> **EXERCISE PROMPT**: Transcribe every entry verbatim; omit pictures.

:: EXERCISE INPUT ::

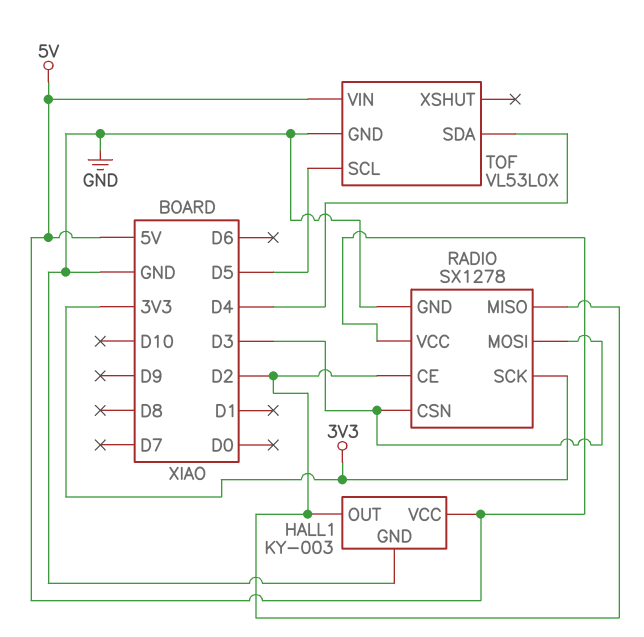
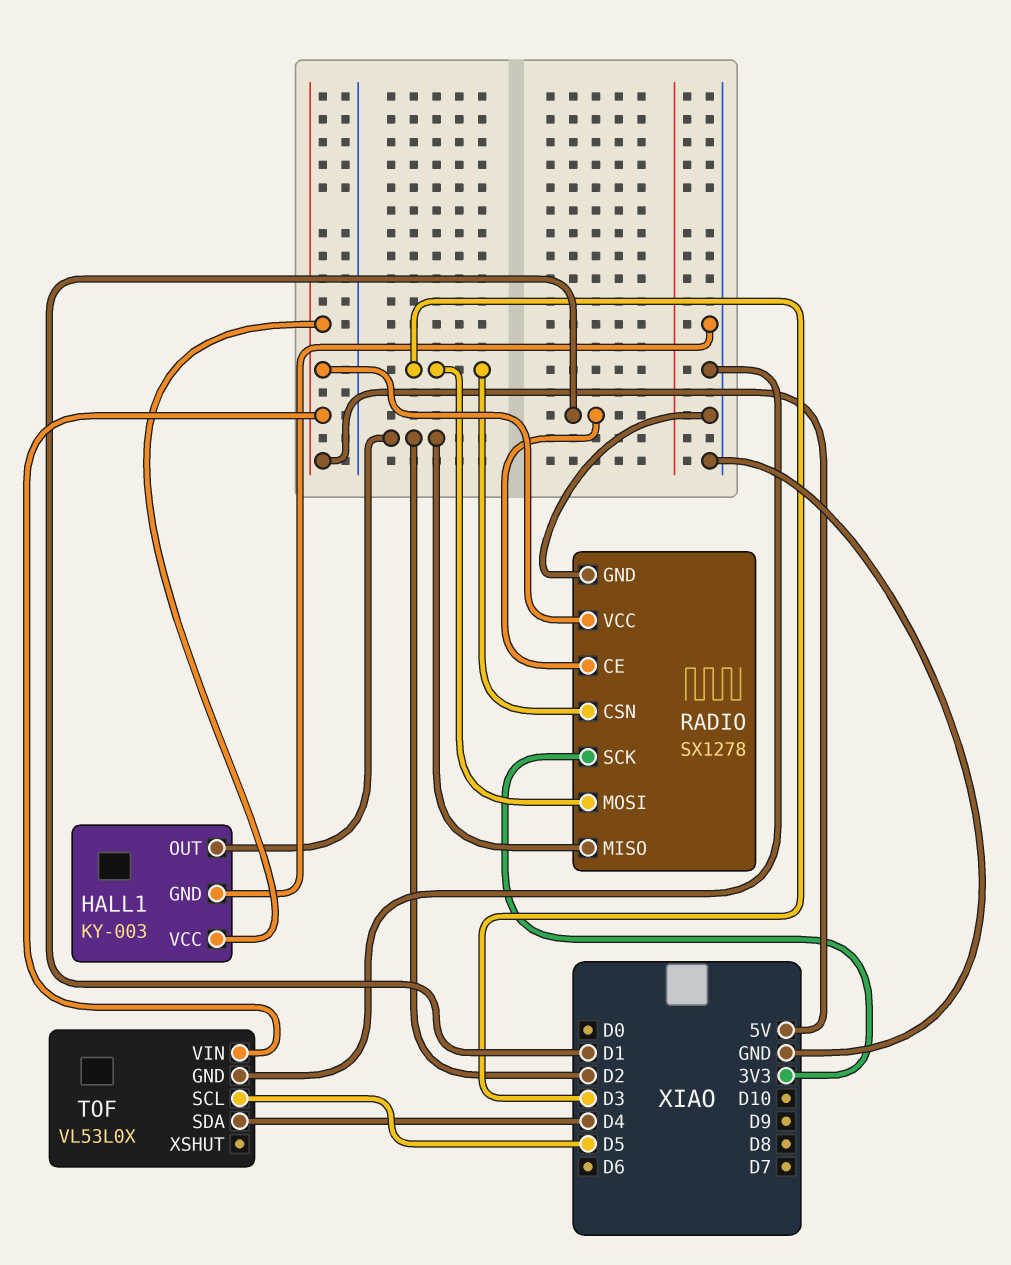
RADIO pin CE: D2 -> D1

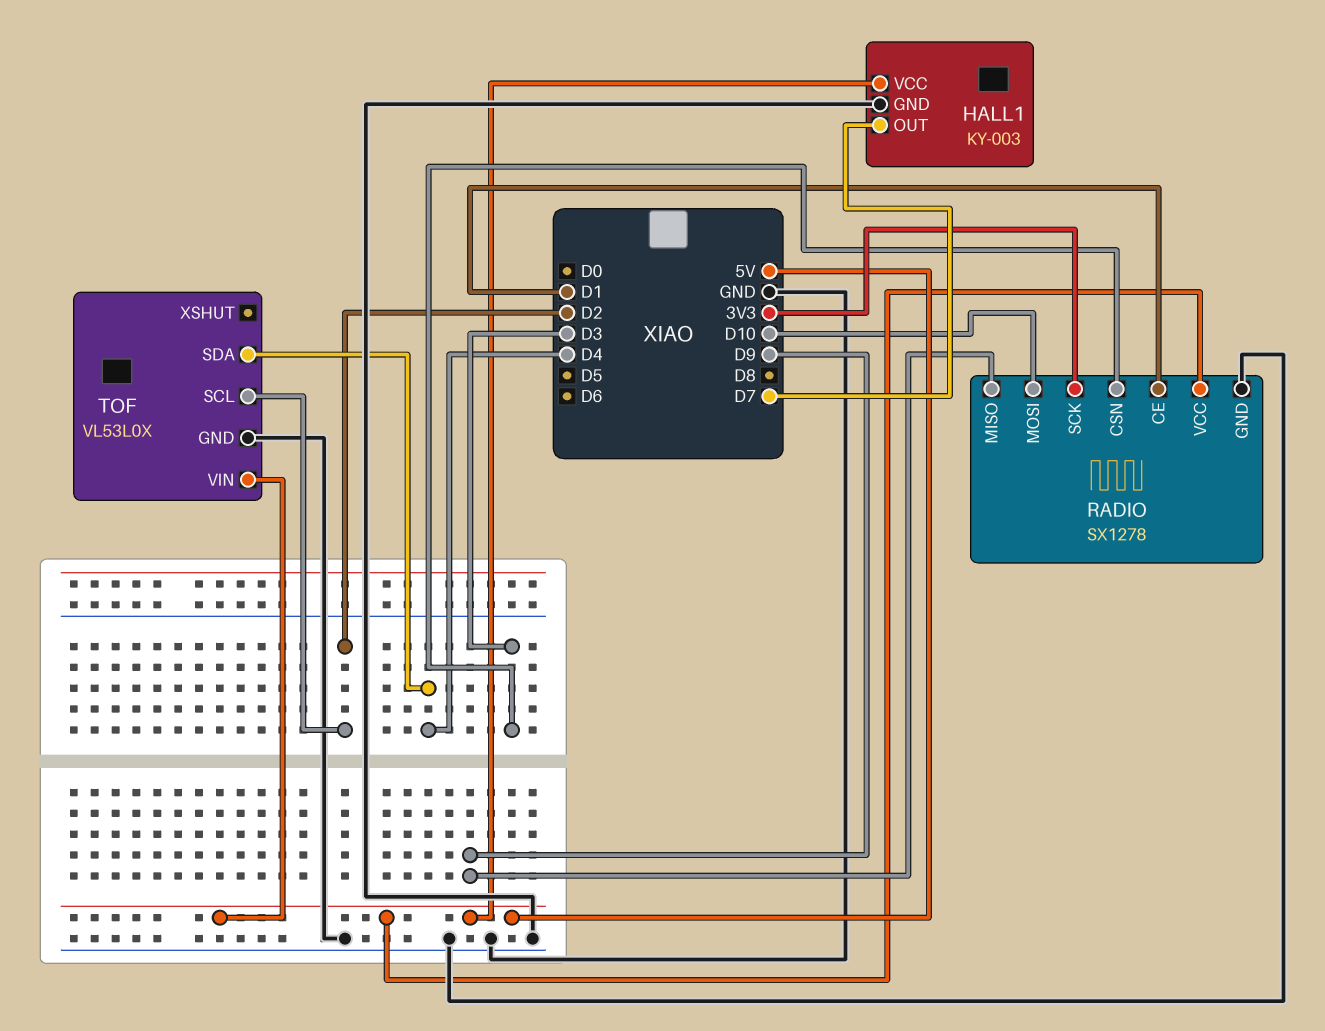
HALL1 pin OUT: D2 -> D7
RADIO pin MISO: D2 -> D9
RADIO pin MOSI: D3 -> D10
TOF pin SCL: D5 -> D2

:::

> **RESULT OF THIS TASK**:
RADIO pin CE: D2 -> D1

HALL1 pin OUT: D2 -> D7
RADIO pin MISO: D2 -> D9
RADIO pin MOSI: D3 -> D10
TOF pin SCL: D5 -> D2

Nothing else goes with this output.